• **Raw data**
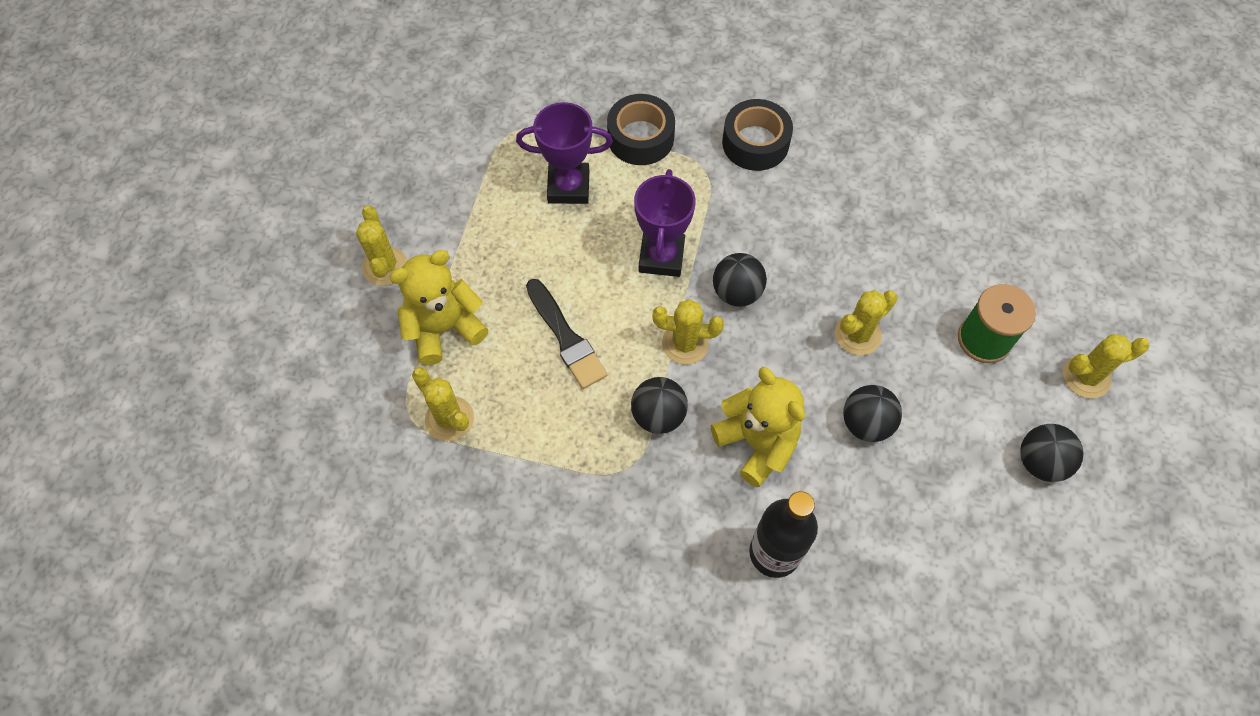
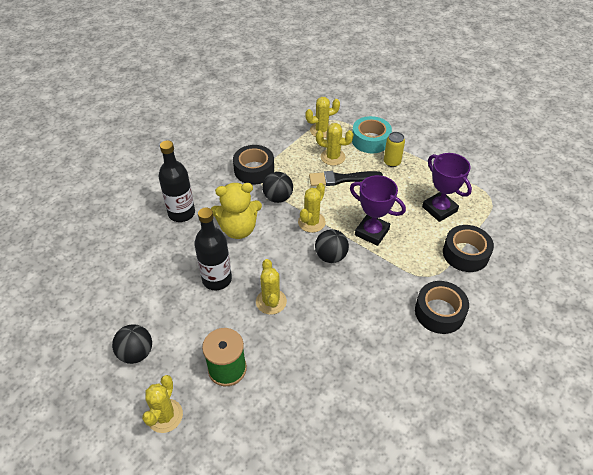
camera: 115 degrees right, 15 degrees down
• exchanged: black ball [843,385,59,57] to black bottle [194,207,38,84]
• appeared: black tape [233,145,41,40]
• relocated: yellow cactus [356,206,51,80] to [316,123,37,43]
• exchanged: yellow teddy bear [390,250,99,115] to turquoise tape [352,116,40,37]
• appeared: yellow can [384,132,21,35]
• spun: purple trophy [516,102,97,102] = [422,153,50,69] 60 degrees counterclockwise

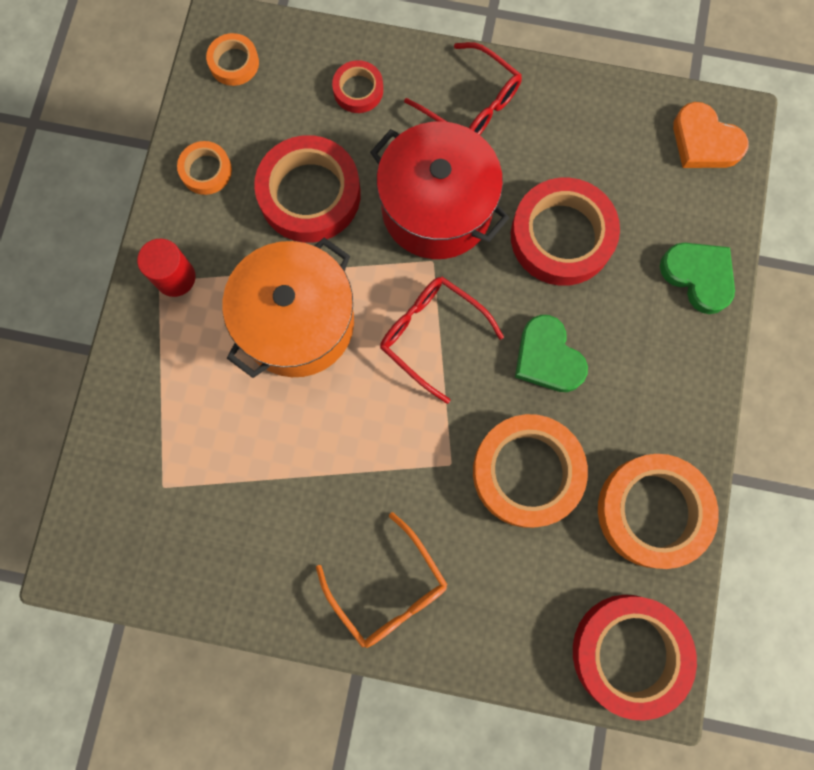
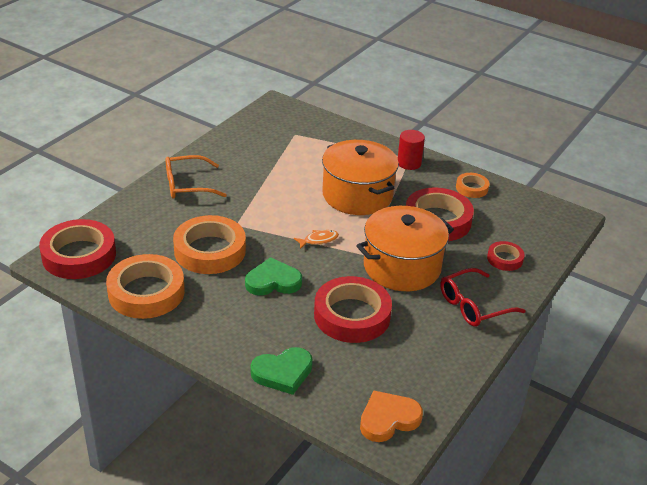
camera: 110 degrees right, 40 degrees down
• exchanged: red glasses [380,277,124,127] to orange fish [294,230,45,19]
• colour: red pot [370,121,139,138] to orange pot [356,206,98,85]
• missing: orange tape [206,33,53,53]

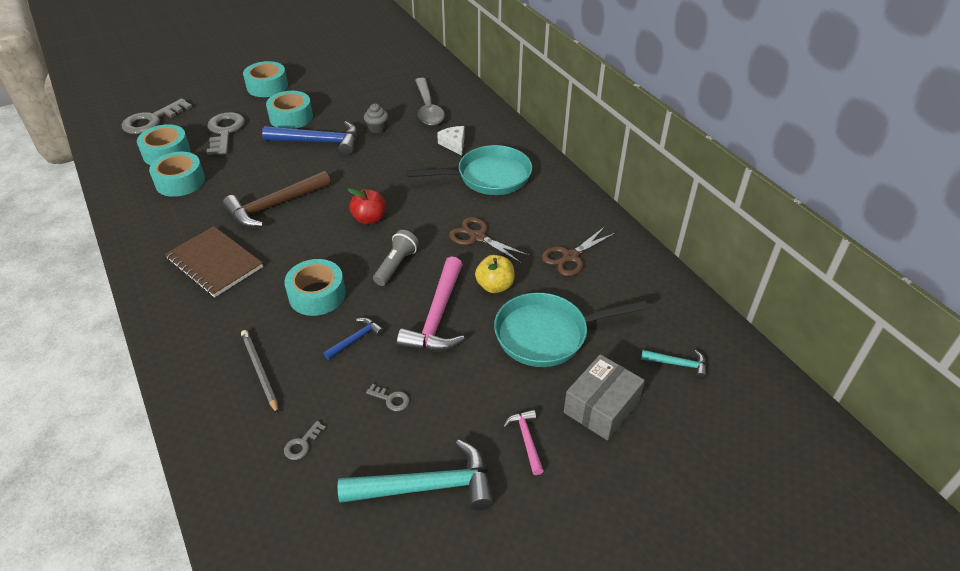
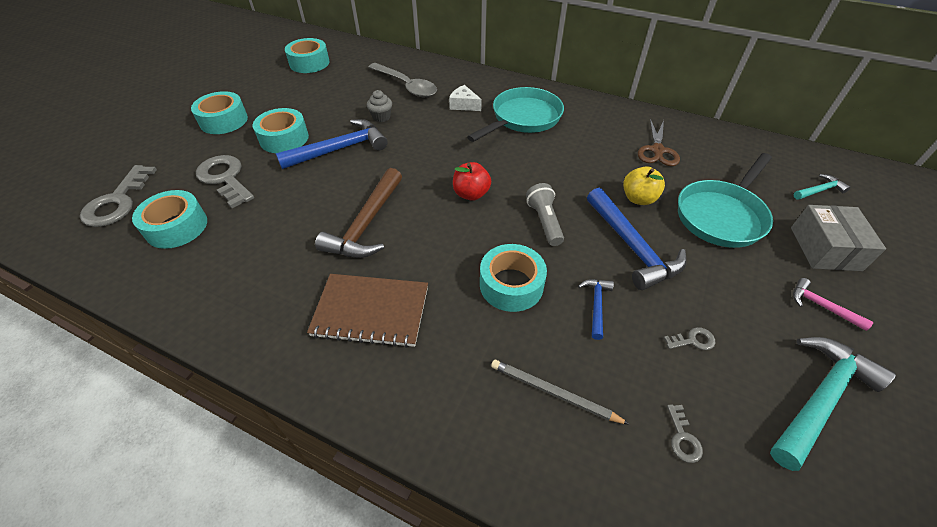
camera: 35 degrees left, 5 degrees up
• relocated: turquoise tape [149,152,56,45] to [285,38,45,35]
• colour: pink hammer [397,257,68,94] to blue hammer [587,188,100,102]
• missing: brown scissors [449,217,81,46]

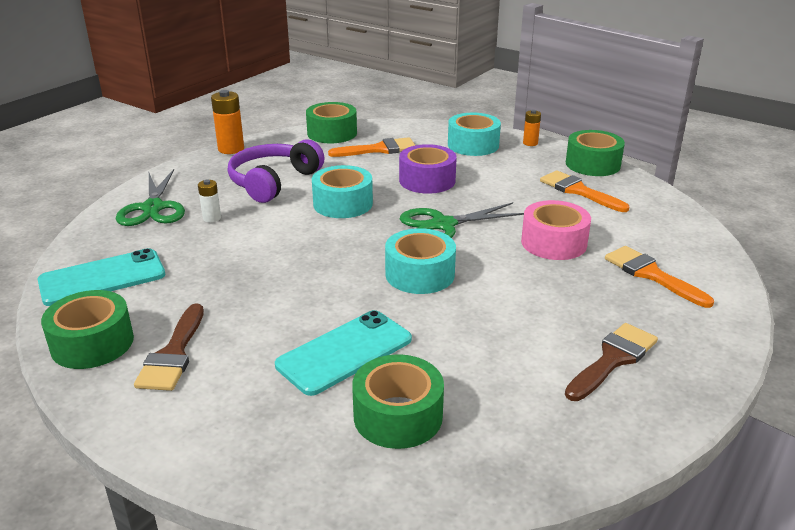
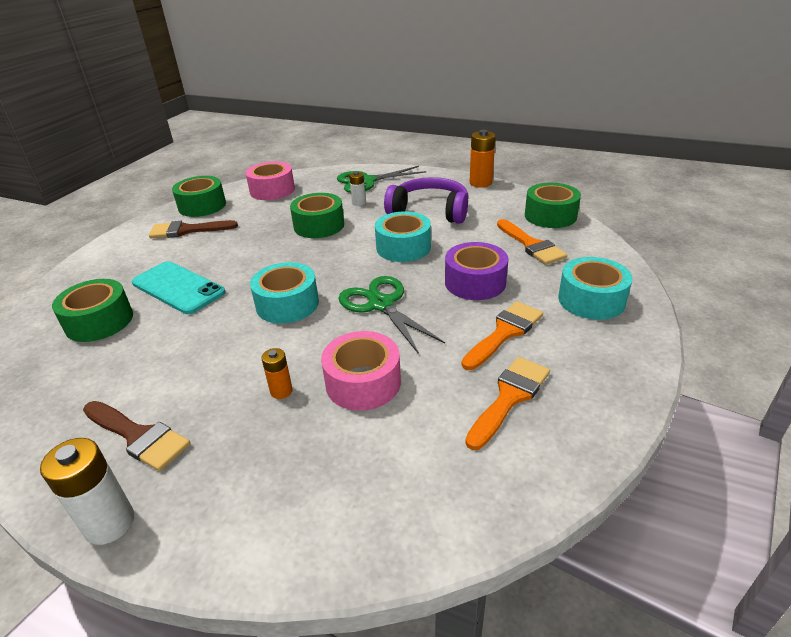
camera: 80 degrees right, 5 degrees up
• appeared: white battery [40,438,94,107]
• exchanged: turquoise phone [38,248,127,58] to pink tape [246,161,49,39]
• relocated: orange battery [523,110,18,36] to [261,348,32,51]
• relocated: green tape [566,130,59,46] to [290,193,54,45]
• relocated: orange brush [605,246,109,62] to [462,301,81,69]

• **How to complete this task**
The preceding entries are to be written out again exactly, with the pictures removed.

• **Result for this task**
camera: 115 degrees right, 15 degrees down
• exchanged: black ball [843,385,59,57] to black bottle [194,207,38,84]
• appeared: black tape [233,145,41,40]
• relocated: yellow cactus [356,206,51,80] to [316,123,37,43]
• exchanged: yellow teddy bear [390,250,99,115] to turquoise tape [352,116,40,37]
• appeared: yellow can [384,132,21,35]
• spun: purple trophy [516,102,97,102] = [422,153,50,69] 60 degrees counterclockwise

camera: 110 degrees right, 40 degrees down
• exchanged: red glasses [380,277,124,127] to orange fish [294,230,45,19]
• colour: red pot [370,121,139,138] to orange pot [356,206,98,85]
• missing: orange tape [206,33,53,53]

camera: 35 degrees left, 5 degrees up
• relocated: turquoise tape [149,152,56,45] to [285,38,45,35]
• colour: pink hammer [397,257,68,94] to blue hammer [587,188,100,102]
• missing: brown scissors [449,217,81,46]

camera: 80 degrees right, 5 degrees up
• appeared: white battery [40,438,94,107]
• exchanged: turquoise phone [38,248,127,58] to pink tape [246,161,49,39]
• relocated: orange battery [523,110,18,36] to [261,348,32,51]
• relocated: green tape [566,130,59,46] to [290,193,54,45]
• relocated: orange brush [605,246,109,62] to [462,301,81,69]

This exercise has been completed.